Which lines of the records below contain the string "clef"? Find every one and copy it out, counting a match only when the case is the same.

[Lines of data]
____
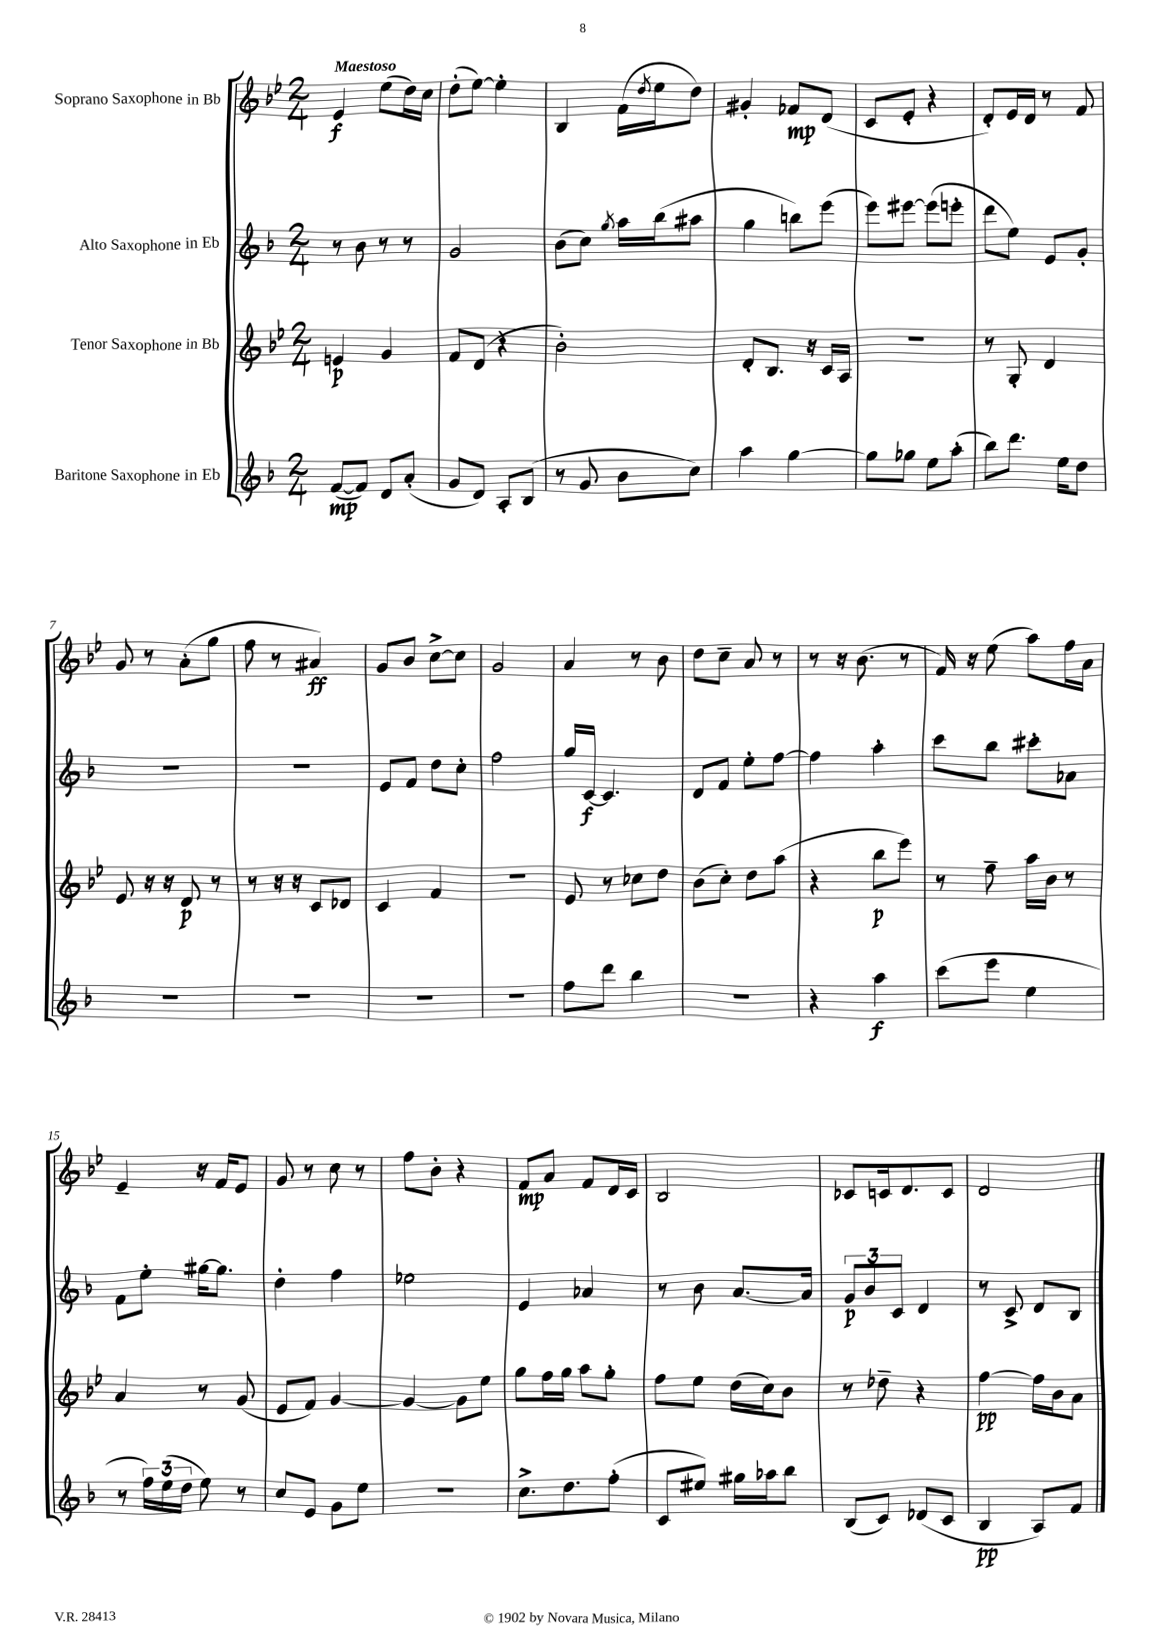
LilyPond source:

<<
\new StaffGroup <<
\new Staff = "s0" \with { instrumentName = "Soprano Saxophone in Bb" } {
    \clef treble \key bes \major \numericTimeSignature \time 2/4 \tempo "Maestoso"
    ees'4\f ees''8( d''16) c''16 |
    d''8-.( ees''8~) ees''4-. |
    bes4 f'16( \acciaccatura { d''8 } ees''16 d''8) |
    gis'4-. fes'8\mp d'8( |
    c'8 ees'8-. r4 |
    d'8-.) ees'16 d'16 r8 f'8 |
    g'8 r8 a'8-.( g''8 |
    f''8 r8 ais'4\ff) |
    g'8 bes'8 c''8~-> c''8 |
    g'2 |
    a'4 r8 bes'8 |
    d''8 c''8-- a'8 r8 |
    r8 r16 bes'8.( r8 |
    f'16) r16 ees''8( a''8) f''16 a'16 |
    ees'4-- r16 f'16 ees'8 |
    g'8 r8 c''8 r8 |
    f''8 bes'8-. r4 |
    f'8\mp a'8 f'8 d'16 c'16 |
    bes2 |
    ces'8 c'16 d'8. c'8 |
    d'2 \bar "|." |
}
\new Staff = "s1" \with { instrumentName = "Alto Saxophone in Eb" } {
    \clef treble \key f \major \numericTimeSignature \time 2/4
    r8 bes'8 r8 r8 |
    g'2 |
    bes'8( c''8) \acciaccatura { g''8 } a''16 bes''16( ais''8 |
    g''4 b''8) e'''8( |
    e'''8) eis'''8~ eis'''8( e'''8-. |
    d'''8 e''8) e'8 g'8-. |
    R2 |
    R2 |
    e'8 f'8 d''8 c''8-. |
    f''2 |
    g''16 c'16~\f c'4. |
    d'8 f'8 e''8-. f''8~ |
    f''4 a''4-. |
    c'''8 bes''8 cis'''8-. aes'8 |
    f'8 e''8-. gis''16~ gis''8. |
    d''4-. f''4 |
    ees''2 |
    e'4 aes'4 |
    r8 bes'8 a'8.~ a'16 |
    \tuplet 3/2 { g'8\p bes'8 c'8 } d'4 |
    r8 c'8-> d'8 bes8 \bar "|." |
}
\new Staff = "s2" \with { instrumentName = "Tenor Saxophone in Bb" } {
    \clef treble \key bes \major \numericTimeSignature \time 2/4
    e'4\p g'4 |
    f'8 d'8( r4 |
    bes'2-.) |
    d'8-. bes8. r16 c'16 a16 |
    r2 |
    r8 g8-. d'4 |
    ees'8 r16 r16 d'8\p r8 |
    r8 r16 r16 c'8 des'8 |
    c'4 f'4 |
    r2 |
    ees'8 r8 ces''8 d''8 |
    bes'8( c''8-.) d''8 a''8( |
    r4 bes''8\p ees'''8) |
    r8 f''8-- a''16 bes'16 r8 |
    a'4 r8 g'8( |
    ees'8 f'8) g'4~ |
    g'4~ g'8 ees''8 |
    g''8 f''16 g''16 a''8 g''8-. |
    f''8 ees''8 d''16( c''16) bes'8 |
    r8 des''8-- r4 |
    f''4~\pp f''16 bes'16 a'8 \bar "|." |
}
\new Staff = "s3" \with { instrumentName = "Baritone Saxophone in Eb" } {
    \clef treble \key f \major \numericTimeSignature \time 2/4
    f'8~\mp( f'8) d'8 a'8-.( |
    g'8 d'8) a8-. bes8( |
    r8 g'8 bes'8 c''8) |
    a''4 g''4~ |
    g''8 ges''8 e''8 a''8-.( |
    bes''8) d'''8. e''16 d''8 |
    R2 |
    R2 |
    R2 |
    R2 |
    f''8 d'''8 bes''4 |
    R2 |
    r4 a''4\f |
    c'''8( e'''8 e''4 |
    r8 \tuplet 3/2 { f''16) e''16( d''16 } e''8) r8 |
    c''8 e'8 g'8 e''8 |
    r2 |
    c''8.-> d''8. f''8-.( |
    c'8 eis''8) gis''16 aes''16 bes''8 |
    bes8( c'8) des'8( c'8 |
    bes4\pp a8) f'8 \bar "|." |
}
>>
>>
____
## EXERCISE RESULT
    \clef treble \key bes \major \numericTimeSignature \time 2/4 \tempo "Maestoso"
    \clef treble \key f \major \numericTimeSignature \time 2/4
    \clef treble \key bes \major \numericTimeSignature \time 2/4
    \clef treble \key f \major \numericTimeSignature \time 2/4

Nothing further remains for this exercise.